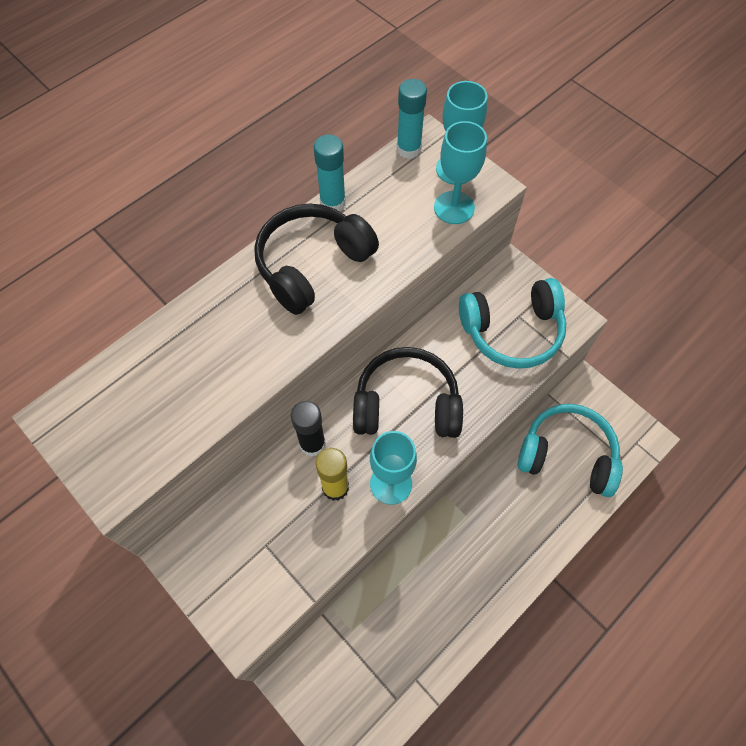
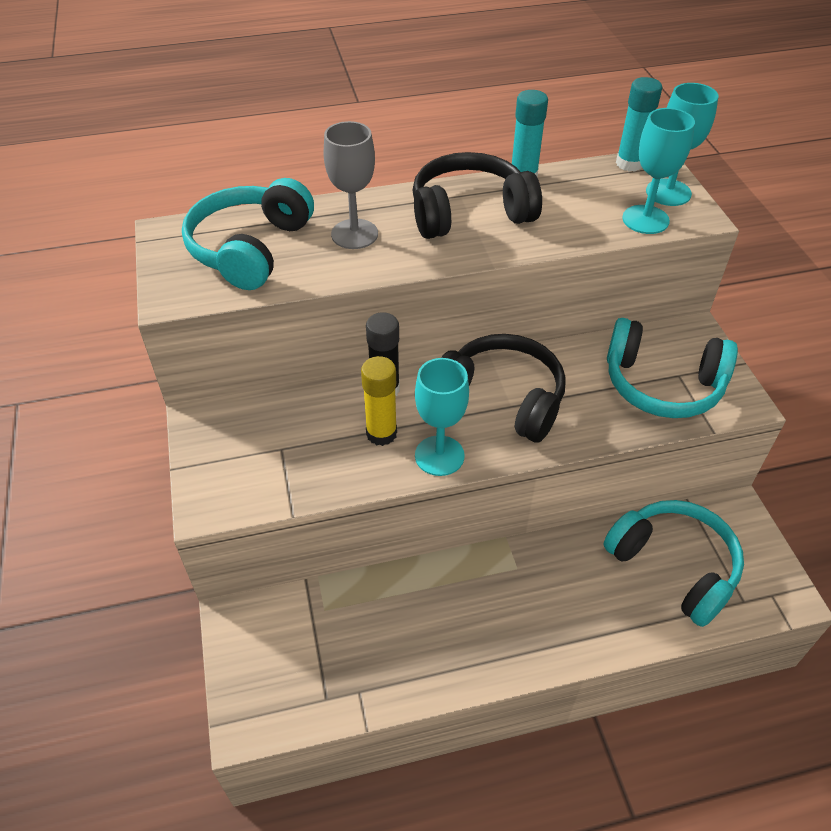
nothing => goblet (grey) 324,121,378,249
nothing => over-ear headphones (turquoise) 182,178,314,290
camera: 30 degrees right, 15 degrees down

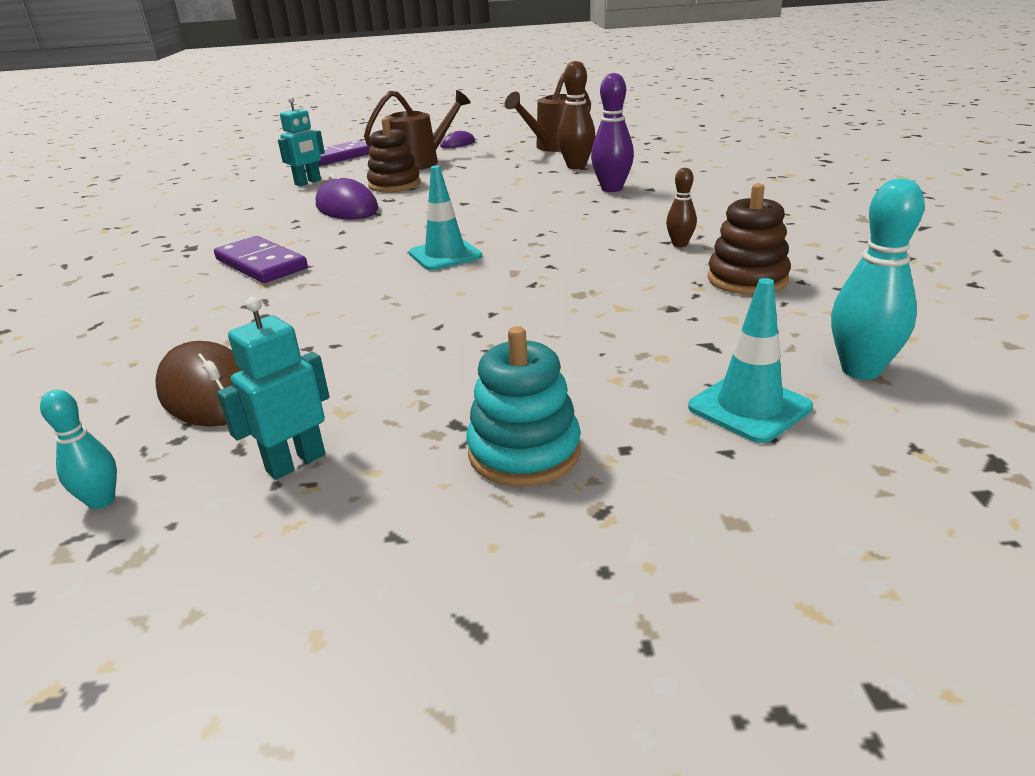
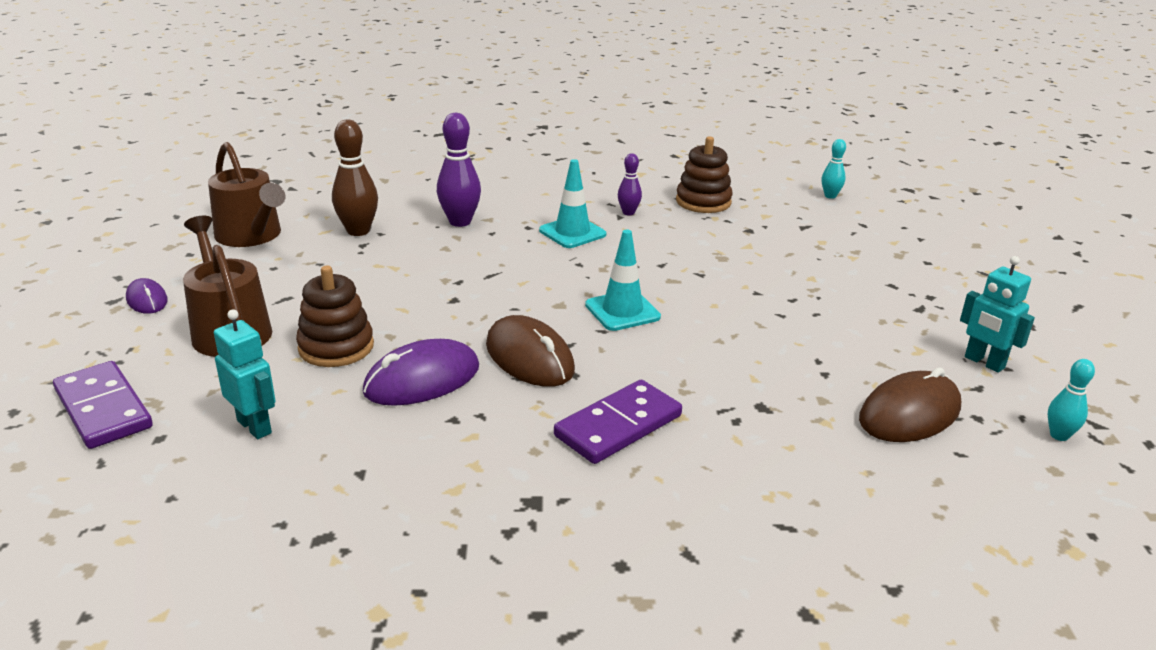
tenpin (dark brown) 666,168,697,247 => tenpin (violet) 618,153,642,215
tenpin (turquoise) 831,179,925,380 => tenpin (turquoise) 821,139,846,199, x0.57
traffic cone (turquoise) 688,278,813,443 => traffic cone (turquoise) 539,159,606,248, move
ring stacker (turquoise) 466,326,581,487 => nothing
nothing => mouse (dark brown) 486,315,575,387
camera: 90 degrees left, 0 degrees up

--

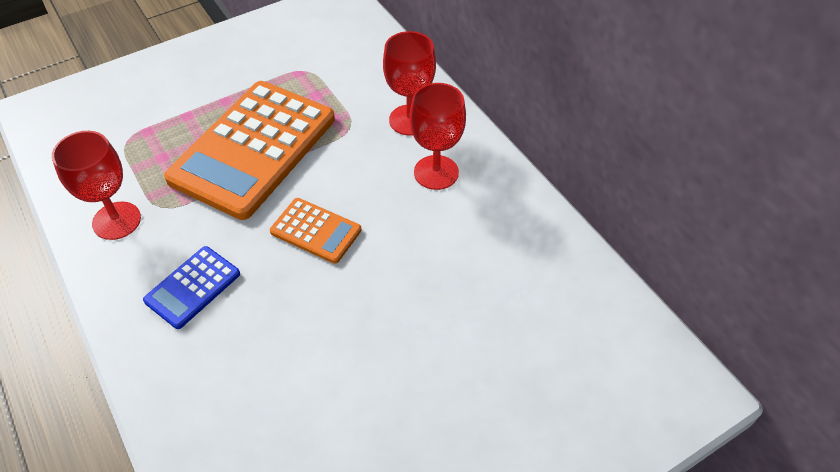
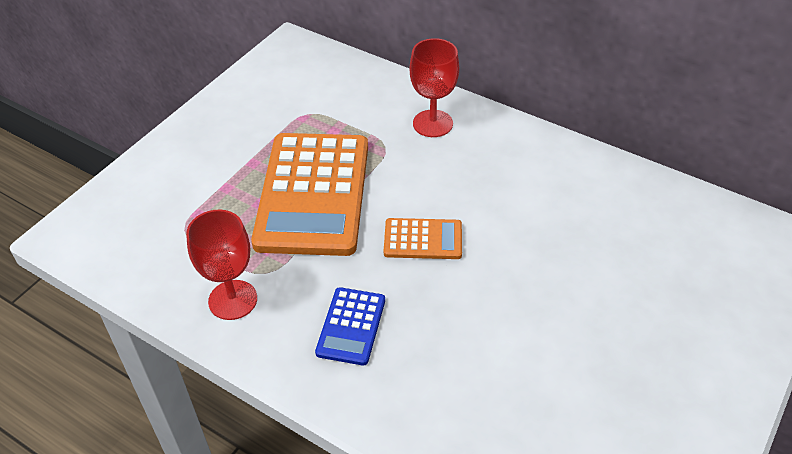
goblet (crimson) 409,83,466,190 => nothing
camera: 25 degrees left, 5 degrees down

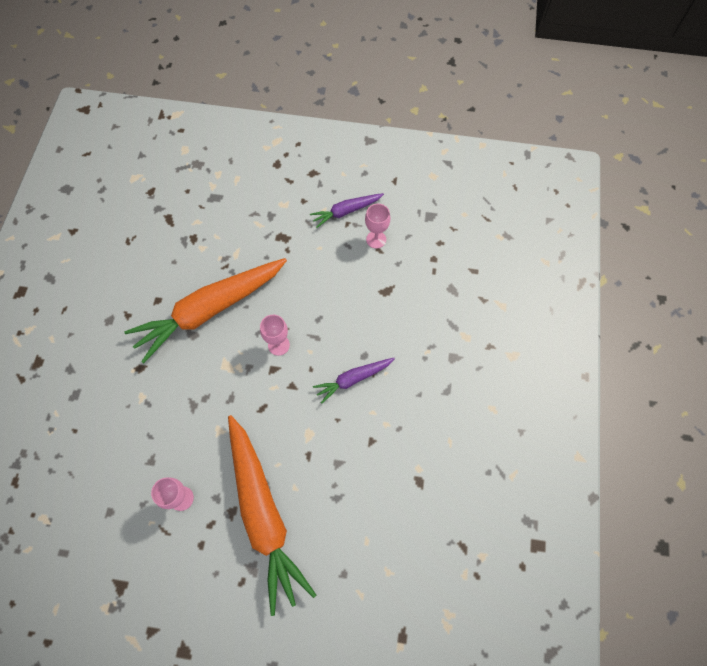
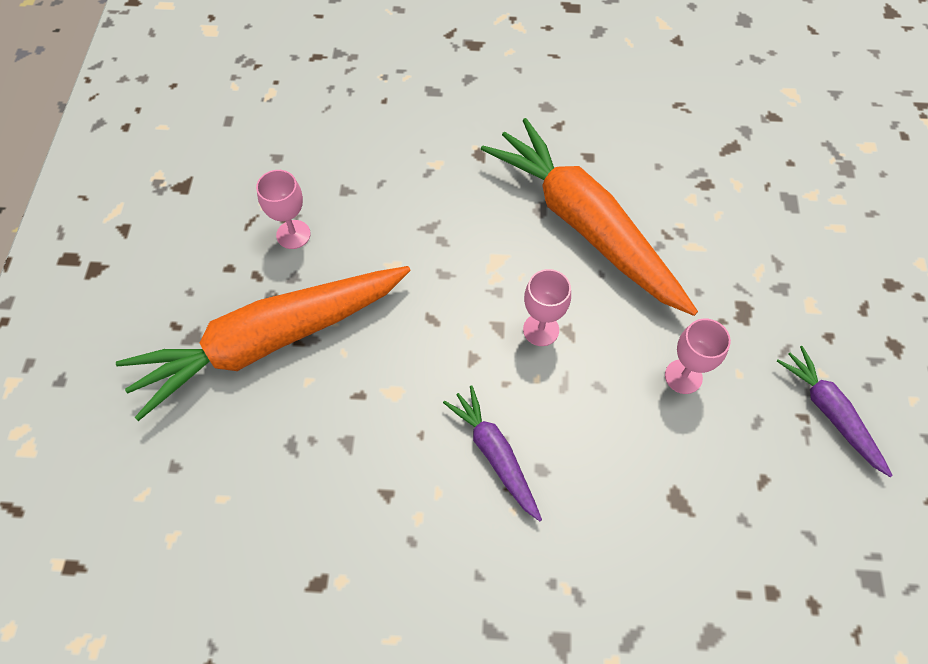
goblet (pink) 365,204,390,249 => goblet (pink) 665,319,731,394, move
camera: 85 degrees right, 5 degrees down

→ **What you should do**:
Using the entries above, give back exactly the line containing "nothing => goblet (grey) 324,121,378,249", the line containing "nothing => over-ear", and every line between them, and nothing else.

→ **Reply**:
nothing => goblet (grey) 324,121,378,249
nothing => over-ear headphones (turquoise) 182,178,314,290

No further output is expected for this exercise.